+++ Given records +++
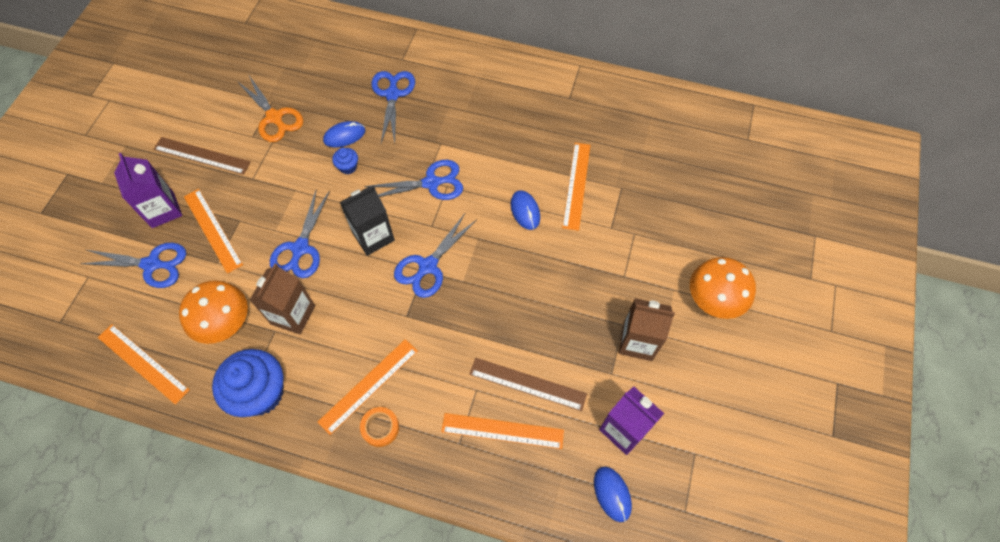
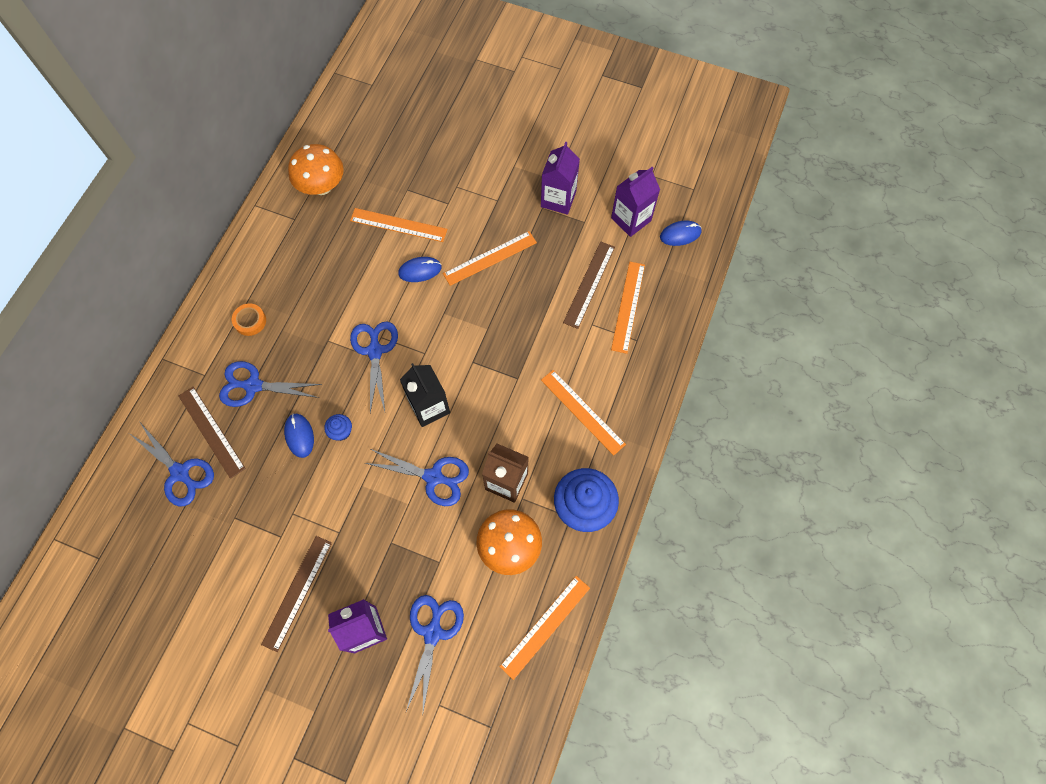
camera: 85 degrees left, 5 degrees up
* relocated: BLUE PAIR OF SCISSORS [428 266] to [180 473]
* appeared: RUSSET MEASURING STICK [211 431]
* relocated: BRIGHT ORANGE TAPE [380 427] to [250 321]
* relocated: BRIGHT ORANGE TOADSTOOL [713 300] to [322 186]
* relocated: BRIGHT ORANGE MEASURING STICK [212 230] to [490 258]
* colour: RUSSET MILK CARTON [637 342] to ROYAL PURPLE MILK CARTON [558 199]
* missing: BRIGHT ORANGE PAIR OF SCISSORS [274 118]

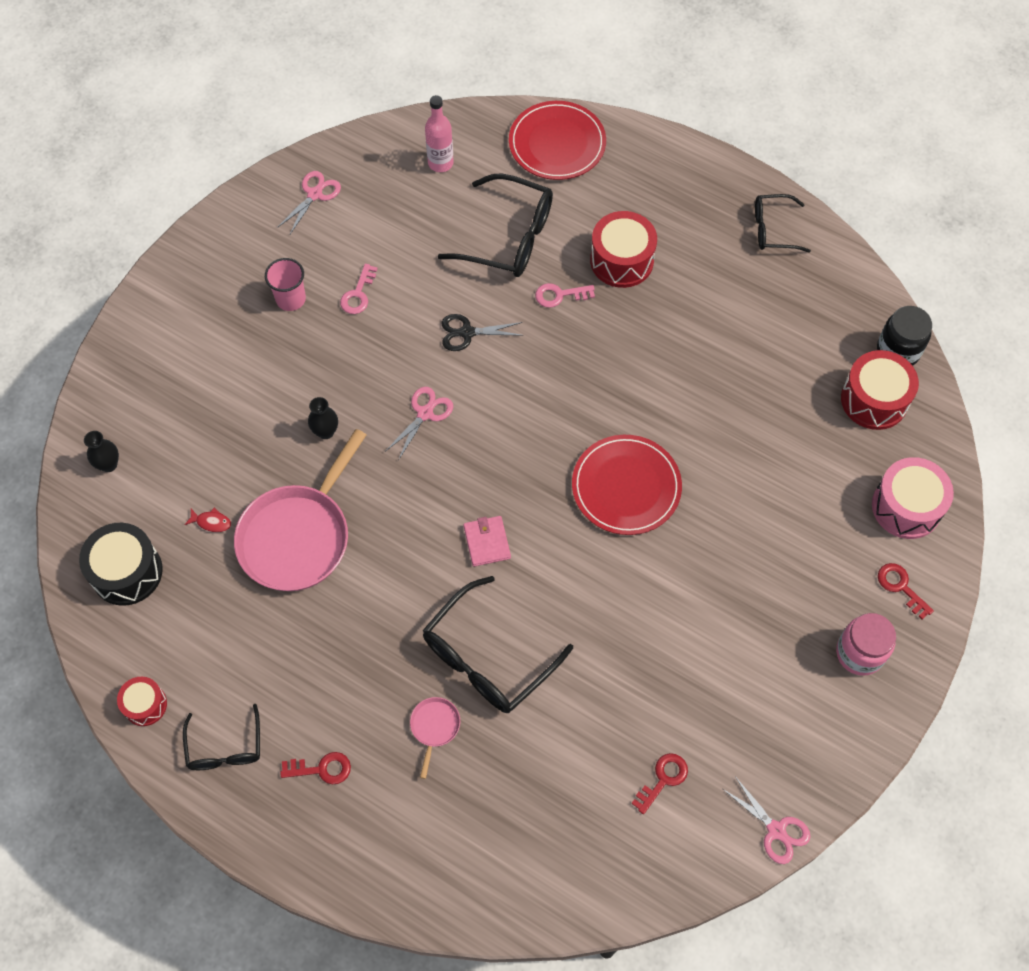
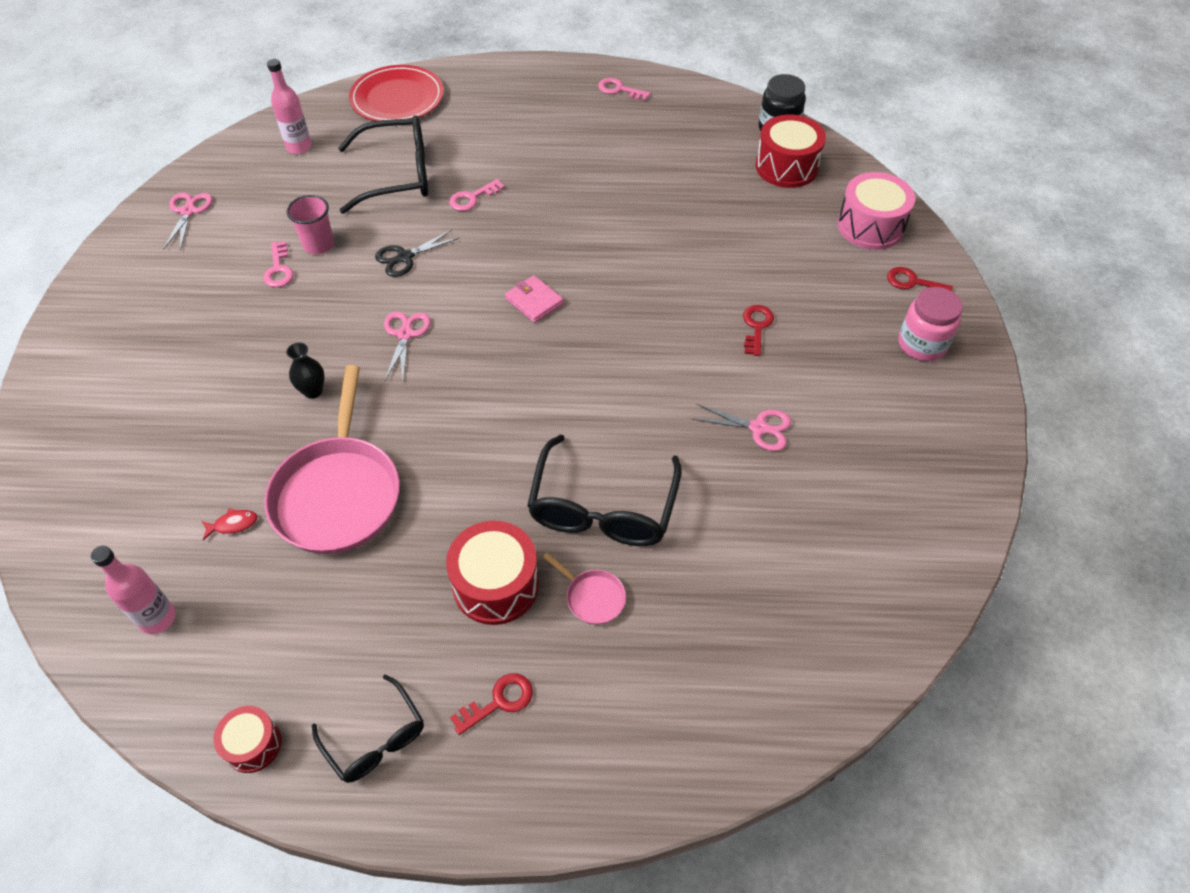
camera: 30 degrees left, 10 degrees down
* exchanged: JET-BLACK TOY DRUM [127 572] to ROSE-PINK BOTTLE [157 618]
* relocated: ROSE-PINK CUP [291 299] to [318 244]
* relocated: SCARLET TOY DRUM [621 260] to [496 585]
* relocated: ROSE-PINK BILLFOLD [487 542] to [534 301]
* spun: ROSE-PINK FRYING PAN [434 727] = [592 597] 150 degrees clockwise
* exchanged: JET-BLACK SPECTACLES [773 229] to ROSE-PINK DOOR KEY [619 90]
* relocated: ROSE-PINK PAIR OF SCISSORS [776 830] to [758 428]
* relocated: SCARLET DOOR KEY [663 779] to [756 327]
* missing: JET-BLACK FLOWER VASE [109 464]
* missing: SCARLET FLAT DISH [626 487]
+++
▸ **Work to be completed**
Wherever the string "STICK" shows up in the material, copy the line that holds it.

▸ **Written solution**
* appeared: RUSSET MEASURING STICK [211 431]
* relocated: BRIGHT ORANGE MEASURING STICK [212 230] to [490 258]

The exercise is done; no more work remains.